Return, word for word, only the lines of the data below that lie between the line with "The second view lost the brown_dilenu" and the line with "The white_dokizipol ended", those two lines included.
- - -
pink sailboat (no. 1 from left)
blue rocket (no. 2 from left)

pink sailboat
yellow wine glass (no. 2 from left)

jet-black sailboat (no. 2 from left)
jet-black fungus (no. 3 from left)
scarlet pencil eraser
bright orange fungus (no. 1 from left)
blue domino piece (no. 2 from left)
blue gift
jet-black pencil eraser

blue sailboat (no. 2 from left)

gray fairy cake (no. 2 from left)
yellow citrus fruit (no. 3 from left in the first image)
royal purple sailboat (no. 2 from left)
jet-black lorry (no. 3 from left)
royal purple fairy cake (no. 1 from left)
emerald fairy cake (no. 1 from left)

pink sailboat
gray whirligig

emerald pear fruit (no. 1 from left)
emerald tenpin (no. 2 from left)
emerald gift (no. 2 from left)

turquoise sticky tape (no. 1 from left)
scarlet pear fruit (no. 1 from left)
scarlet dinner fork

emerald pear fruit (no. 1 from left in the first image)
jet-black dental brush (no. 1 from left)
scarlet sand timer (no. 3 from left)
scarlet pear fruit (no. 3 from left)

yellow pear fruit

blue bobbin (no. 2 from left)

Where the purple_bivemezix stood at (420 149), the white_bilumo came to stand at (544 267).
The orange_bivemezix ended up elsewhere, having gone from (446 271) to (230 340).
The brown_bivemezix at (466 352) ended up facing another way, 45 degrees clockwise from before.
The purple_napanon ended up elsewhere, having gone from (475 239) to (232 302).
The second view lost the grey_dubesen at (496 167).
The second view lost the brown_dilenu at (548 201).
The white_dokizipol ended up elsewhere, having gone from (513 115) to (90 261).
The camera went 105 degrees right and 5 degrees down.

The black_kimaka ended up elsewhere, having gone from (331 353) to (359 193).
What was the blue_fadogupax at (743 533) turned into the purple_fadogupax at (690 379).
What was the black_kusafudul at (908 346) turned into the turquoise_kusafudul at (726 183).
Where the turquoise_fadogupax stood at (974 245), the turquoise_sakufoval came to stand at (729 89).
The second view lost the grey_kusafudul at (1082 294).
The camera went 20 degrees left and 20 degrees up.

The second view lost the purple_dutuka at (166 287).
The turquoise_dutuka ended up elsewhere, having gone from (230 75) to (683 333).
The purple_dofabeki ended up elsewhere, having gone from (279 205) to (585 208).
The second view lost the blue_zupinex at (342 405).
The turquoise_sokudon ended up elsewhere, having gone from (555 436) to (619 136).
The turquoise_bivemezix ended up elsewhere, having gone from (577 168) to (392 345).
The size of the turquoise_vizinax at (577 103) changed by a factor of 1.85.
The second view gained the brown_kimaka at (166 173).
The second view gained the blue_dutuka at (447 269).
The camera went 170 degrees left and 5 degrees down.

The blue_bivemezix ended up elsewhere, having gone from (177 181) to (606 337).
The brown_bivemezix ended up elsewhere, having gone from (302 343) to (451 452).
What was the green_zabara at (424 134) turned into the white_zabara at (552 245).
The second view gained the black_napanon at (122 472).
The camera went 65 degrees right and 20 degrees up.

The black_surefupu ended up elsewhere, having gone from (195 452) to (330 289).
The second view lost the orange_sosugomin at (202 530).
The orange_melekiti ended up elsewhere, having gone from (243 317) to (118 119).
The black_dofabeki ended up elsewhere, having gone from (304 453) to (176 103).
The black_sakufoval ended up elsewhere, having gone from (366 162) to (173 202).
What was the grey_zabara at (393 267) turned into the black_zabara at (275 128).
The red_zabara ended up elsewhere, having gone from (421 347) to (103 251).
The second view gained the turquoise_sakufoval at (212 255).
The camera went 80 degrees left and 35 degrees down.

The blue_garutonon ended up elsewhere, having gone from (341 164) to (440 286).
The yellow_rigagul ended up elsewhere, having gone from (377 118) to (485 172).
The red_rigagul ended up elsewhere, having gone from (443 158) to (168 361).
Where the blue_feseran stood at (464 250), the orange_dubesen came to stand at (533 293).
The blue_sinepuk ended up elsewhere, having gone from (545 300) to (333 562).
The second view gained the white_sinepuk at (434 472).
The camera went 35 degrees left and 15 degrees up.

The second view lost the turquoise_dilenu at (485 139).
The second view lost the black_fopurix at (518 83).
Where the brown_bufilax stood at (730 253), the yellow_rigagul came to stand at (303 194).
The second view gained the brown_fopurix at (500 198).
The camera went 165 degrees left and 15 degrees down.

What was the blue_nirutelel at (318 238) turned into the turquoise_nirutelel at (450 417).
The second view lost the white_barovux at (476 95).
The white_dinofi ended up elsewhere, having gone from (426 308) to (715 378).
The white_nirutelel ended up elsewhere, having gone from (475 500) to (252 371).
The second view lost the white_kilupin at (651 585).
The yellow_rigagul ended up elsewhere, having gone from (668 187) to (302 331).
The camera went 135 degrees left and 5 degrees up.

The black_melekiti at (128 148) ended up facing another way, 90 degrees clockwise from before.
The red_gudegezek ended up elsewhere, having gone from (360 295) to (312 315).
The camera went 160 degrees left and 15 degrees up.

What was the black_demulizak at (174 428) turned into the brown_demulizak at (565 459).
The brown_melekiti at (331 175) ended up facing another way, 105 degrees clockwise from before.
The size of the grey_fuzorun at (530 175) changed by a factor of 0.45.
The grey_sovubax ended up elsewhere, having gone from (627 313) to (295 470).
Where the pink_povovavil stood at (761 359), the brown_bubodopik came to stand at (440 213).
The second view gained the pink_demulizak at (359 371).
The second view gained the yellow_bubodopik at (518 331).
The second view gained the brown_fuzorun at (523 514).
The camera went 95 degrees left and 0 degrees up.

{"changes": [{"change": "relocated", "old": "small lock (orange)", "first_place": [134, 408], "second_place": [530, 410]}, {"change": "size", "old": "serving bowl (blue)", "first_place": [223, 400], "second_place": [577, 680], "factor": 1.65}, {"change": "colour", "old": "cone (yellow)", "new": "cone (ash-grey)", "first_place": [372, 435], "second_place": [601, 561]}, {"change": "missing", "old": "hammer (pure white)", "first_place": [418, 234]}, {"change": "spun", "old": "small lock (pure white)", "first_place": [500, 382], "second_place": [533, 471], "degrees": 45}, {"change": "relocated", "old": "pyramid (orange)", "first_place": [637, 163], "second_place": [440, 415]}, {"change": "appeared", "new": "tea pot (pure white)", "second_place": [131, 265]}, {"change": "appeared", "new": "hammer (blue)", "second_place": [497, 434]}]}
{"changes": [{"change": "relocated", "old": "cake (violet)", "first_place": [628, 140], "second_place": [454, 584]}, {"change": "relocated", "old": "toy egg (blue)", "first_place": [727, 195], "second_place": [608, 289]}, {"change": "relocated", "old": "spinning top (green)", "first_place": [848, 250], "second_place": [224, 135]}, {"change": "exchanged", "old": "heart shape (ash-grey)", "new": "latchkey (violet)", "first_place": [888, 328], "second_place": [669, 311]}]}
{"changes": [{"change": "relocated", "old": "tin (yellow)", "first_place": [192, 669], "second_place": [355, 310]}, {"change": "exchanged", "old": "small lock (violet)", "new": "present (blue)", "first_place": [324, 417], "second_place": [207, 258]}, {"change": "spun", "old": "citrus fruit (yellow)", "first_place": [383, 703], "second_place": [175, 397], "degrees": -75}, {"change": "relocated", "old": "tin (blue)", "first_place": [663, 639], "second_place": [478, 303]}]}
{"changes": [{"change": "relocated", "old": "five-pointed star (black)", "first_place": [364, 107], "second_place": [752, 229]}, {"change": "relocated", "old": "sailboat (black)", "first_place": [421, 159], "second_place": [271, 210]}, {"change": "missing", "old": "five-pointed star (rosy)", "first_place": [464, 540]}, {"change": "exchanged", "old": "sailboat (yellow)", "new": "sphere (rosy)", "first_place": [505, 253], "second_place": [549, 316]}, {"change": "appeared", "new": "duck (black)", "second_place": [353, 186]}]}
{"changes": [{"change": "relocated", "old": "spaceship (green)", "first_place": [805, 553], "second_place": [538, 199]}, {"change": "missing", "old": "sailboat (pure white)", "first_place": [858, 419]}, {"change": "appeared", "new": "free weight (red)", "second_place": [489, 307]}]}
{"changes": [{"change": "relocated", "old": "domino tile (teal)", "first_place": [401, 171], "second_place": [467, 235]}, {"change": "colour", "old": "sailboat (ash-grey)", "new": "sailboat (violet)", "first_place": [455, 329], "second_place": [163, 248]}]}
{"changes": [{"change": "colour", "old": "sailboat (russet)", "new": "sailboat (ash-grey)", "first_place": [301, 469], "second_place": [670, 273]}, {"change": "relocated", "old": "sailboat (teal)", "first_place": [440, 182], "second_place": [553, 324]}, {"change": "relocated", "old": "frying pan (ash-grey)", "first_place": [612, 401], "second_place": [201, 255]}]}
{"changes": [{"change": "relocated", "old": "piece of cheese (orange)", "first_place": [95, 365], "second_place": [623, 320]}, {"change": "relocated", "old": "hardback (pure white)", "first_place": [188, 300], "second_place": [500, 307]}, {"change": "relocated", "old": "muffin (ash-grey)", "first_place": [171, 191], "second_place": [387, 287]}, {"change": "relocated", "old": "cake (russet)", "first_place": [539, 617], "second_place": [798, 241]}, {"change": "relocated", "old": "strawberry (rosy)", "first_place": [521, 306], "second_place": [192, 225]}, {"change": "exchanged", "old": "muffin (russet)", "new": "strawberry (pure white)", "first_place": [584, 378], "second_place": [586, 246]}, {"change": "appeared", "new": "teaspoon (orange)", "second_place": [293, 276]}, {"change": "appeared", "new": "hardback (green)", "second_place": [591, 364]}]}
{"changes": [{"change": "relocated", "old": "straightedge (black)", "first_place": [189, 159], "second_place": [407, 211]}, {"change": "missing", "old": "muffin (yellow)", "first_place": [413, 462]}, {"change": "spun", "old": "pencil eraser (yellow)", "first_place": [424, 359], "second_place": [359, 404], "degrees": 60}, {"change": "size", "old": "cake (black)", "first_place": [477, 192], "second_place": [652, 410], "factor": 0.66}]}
- - -
■ **Task response**
The second view lost the brown_dilenu at (548 201).
The white_dokizipol ended up elsewhere, having gone from (513 115) to (90 261).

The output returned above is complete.